WORK TO BE COMPLETED: Given these entries, repeat exactly the lines starting with the one that has "GAS pin AO: A0 -> RX" and going on through the one that has "MATRIX2 pin GND: none -> GND", both included, but none of the pictures.

(Version difference data)

§

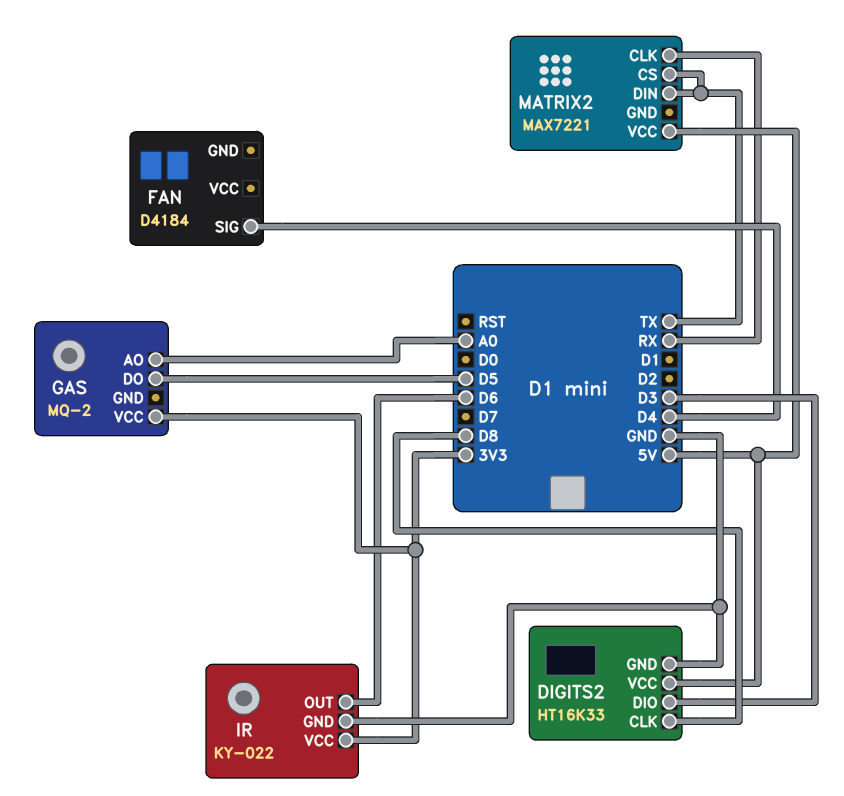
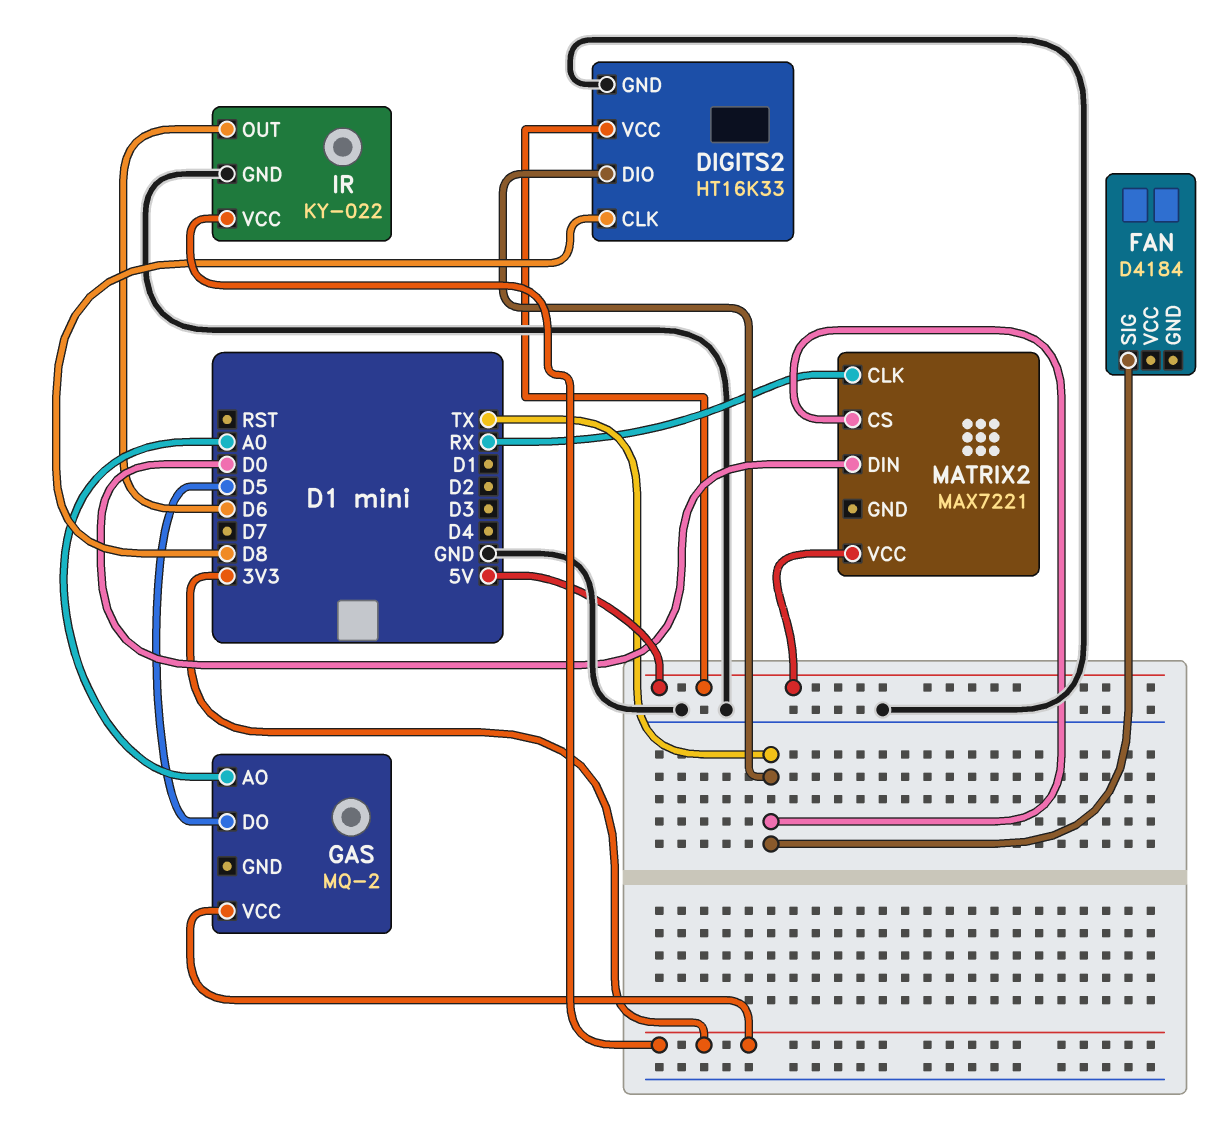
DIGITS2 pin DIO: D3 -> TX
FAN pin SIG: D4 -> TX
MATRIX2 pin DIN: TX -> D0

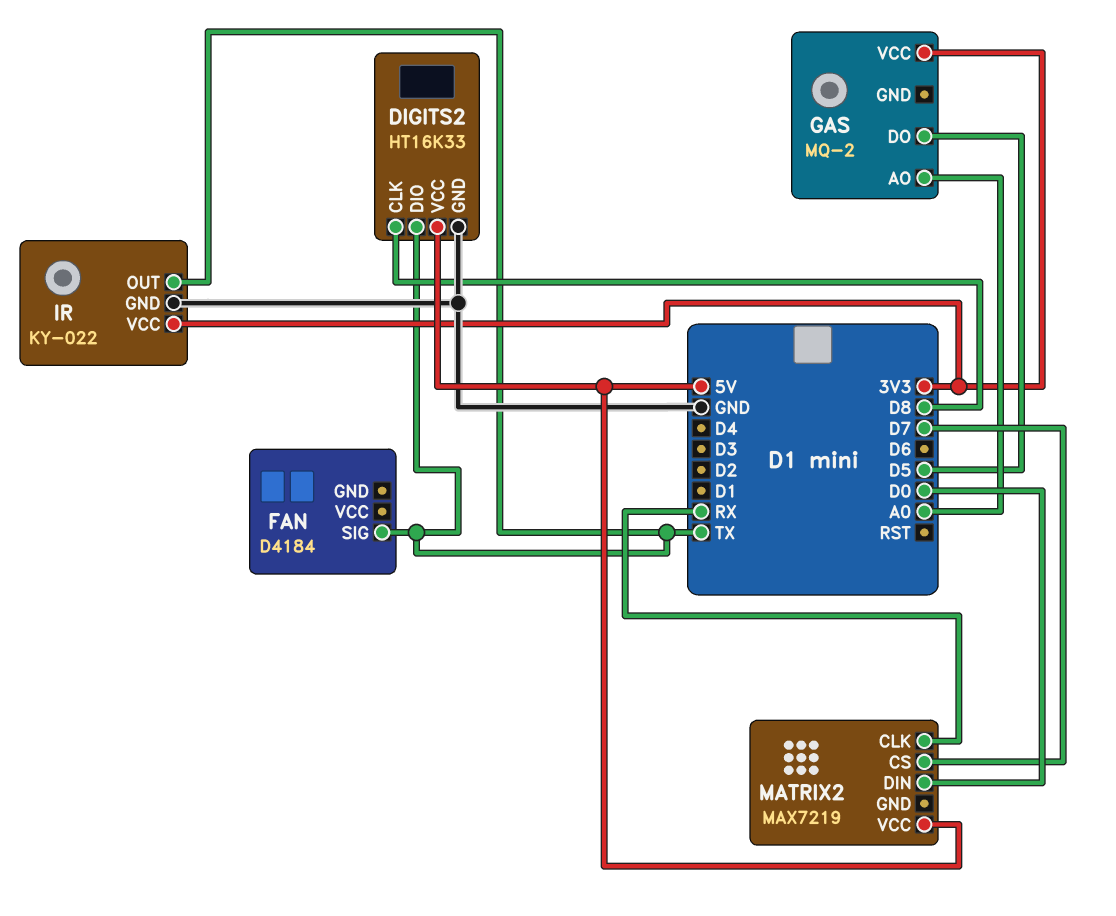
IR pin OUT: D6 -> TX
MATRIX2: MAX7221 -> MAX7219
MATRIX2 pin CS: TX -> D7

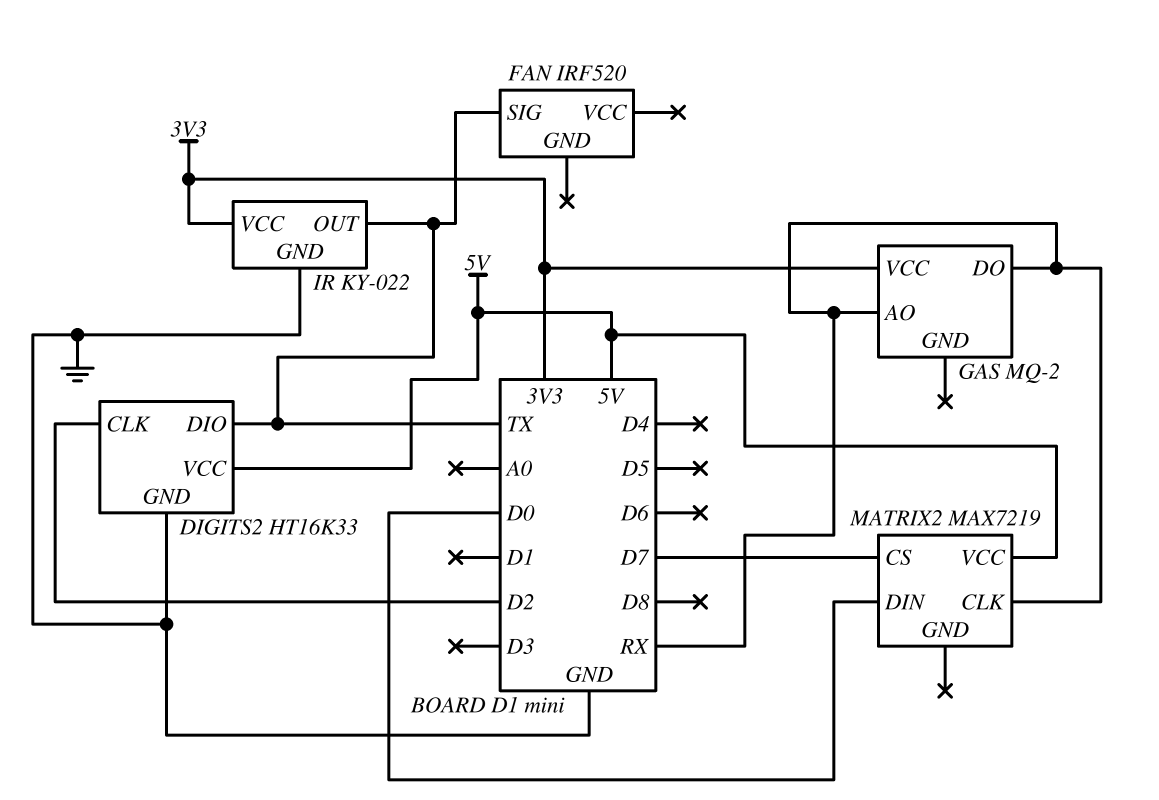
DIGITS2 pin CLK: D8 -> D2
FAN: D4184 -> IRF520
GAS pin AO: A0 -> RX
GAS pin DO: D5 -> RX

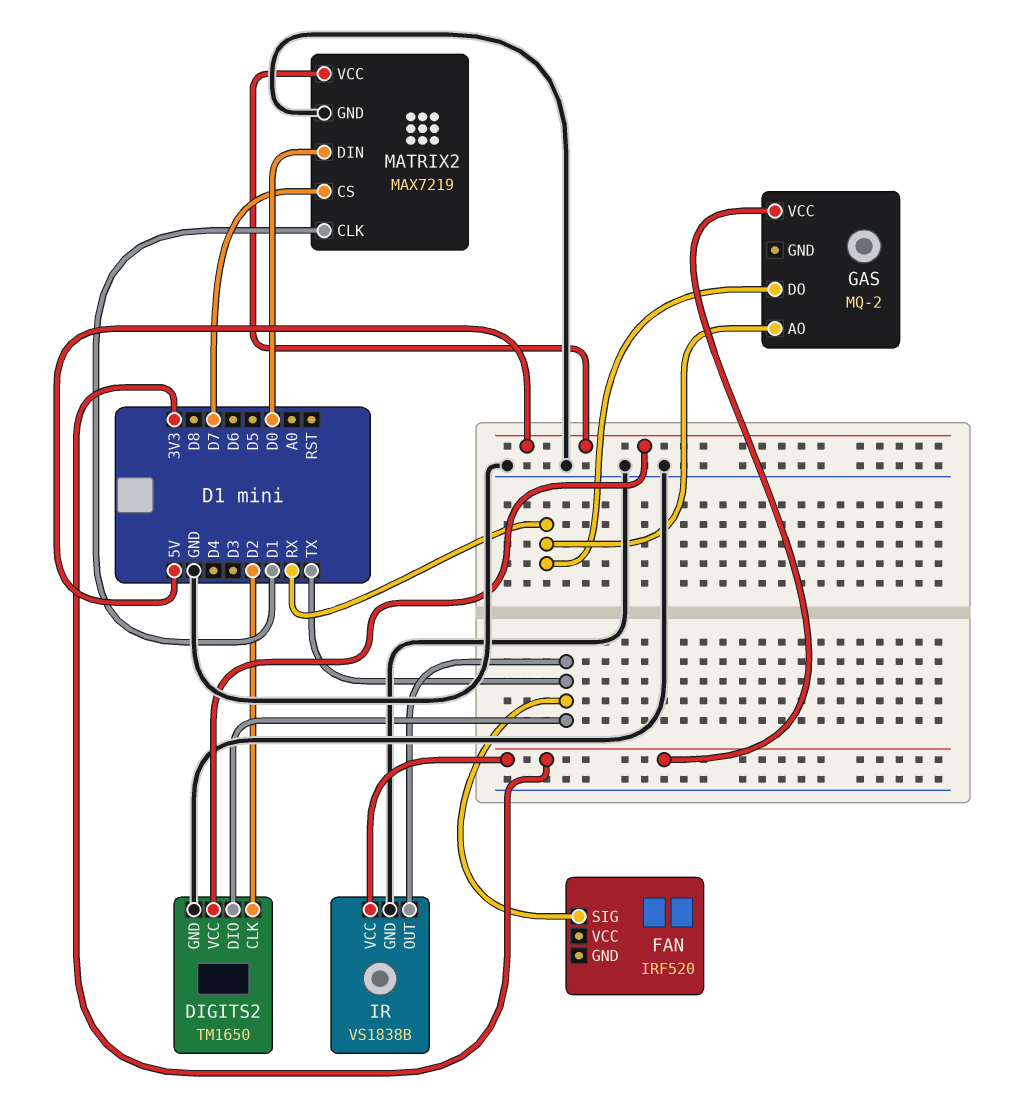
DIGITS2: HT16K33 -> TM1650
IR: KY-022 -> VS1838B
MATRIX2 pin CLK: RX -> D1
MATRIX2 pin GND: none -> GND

§

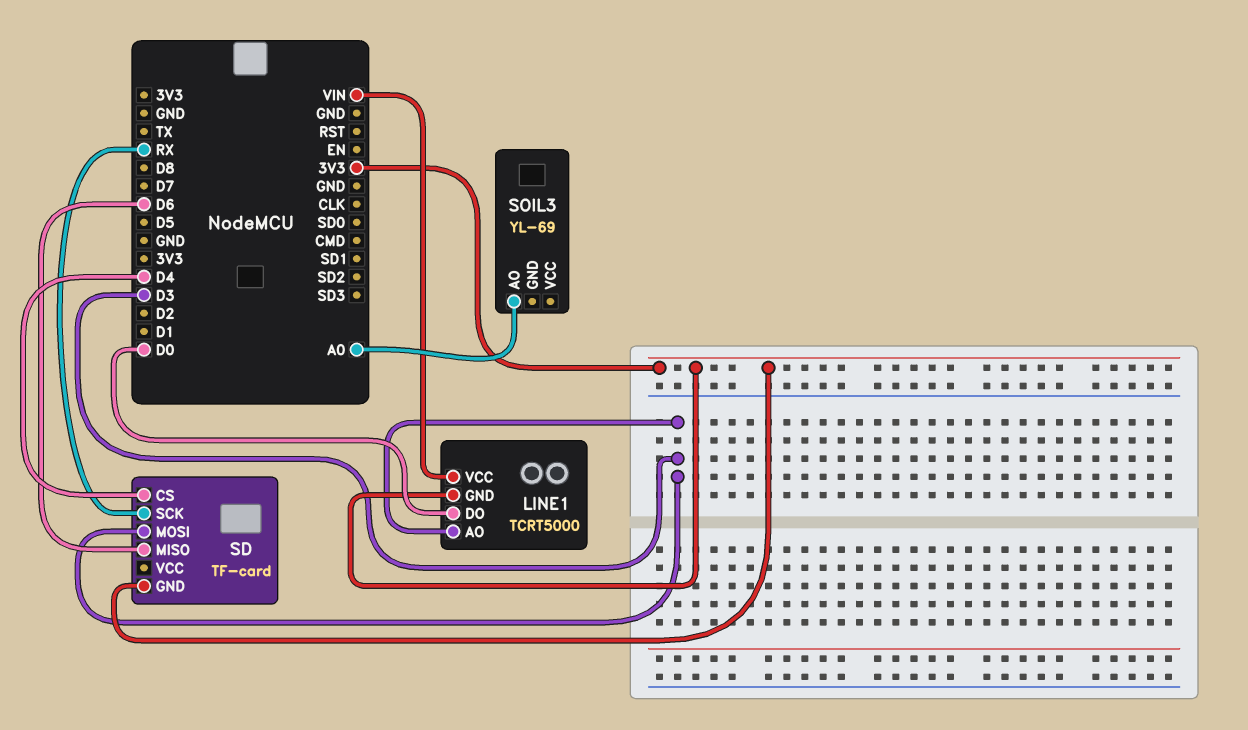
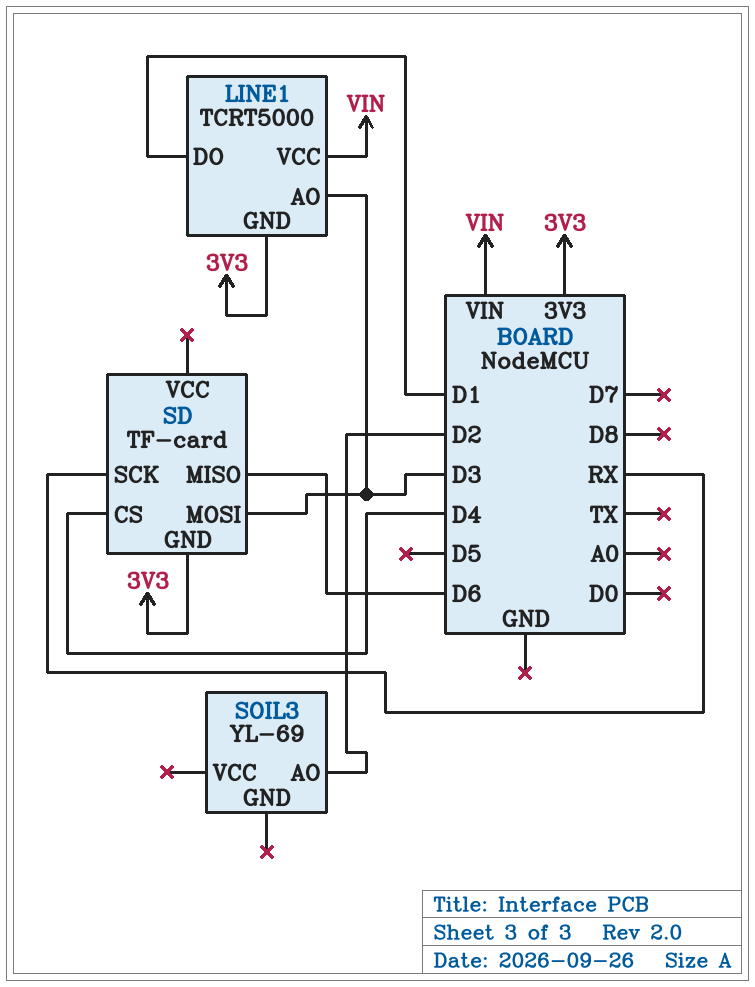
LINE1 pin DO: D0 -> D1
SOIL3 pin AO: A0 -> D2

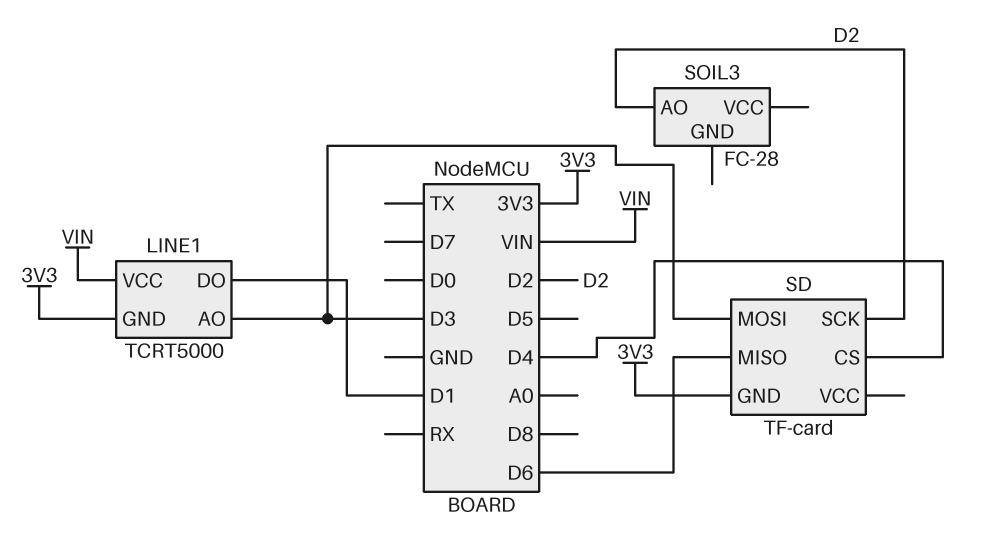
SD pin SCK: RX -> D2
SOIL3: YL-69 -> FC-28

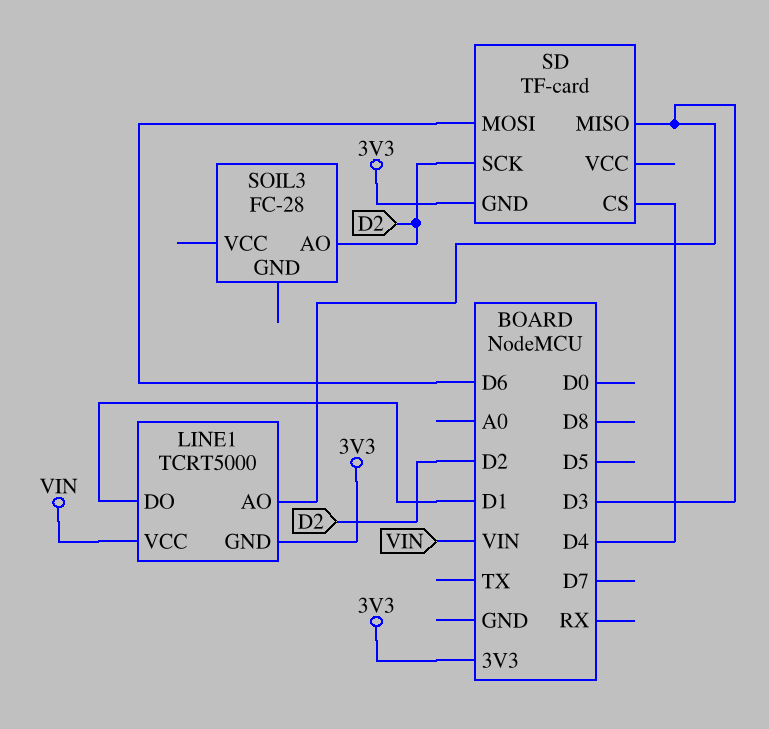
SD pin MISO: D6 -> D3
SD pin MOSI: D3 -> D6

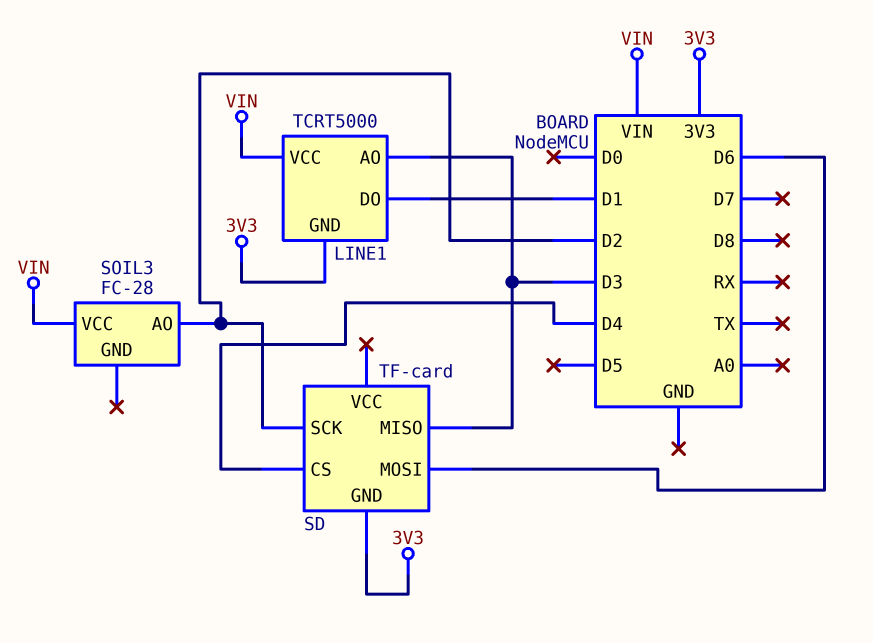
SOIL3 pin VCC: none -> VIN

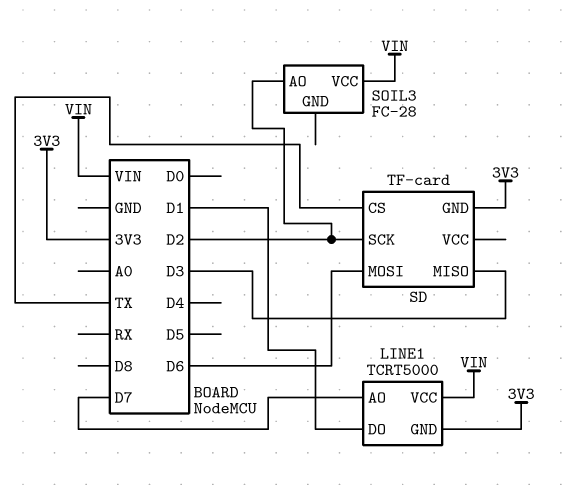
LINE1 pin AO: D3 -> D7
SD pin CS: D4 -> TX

§

RESPONSE:
GAS pin AO: A0 -> RX
GAS pin DO: D5 -> RX

DIGITS2: HT16K33 -> TM1650
IR: KY-022 -> VS1838B
MATRIX2 pin CLK: RX -> D1
MATRIX2 pin GND: none -> GND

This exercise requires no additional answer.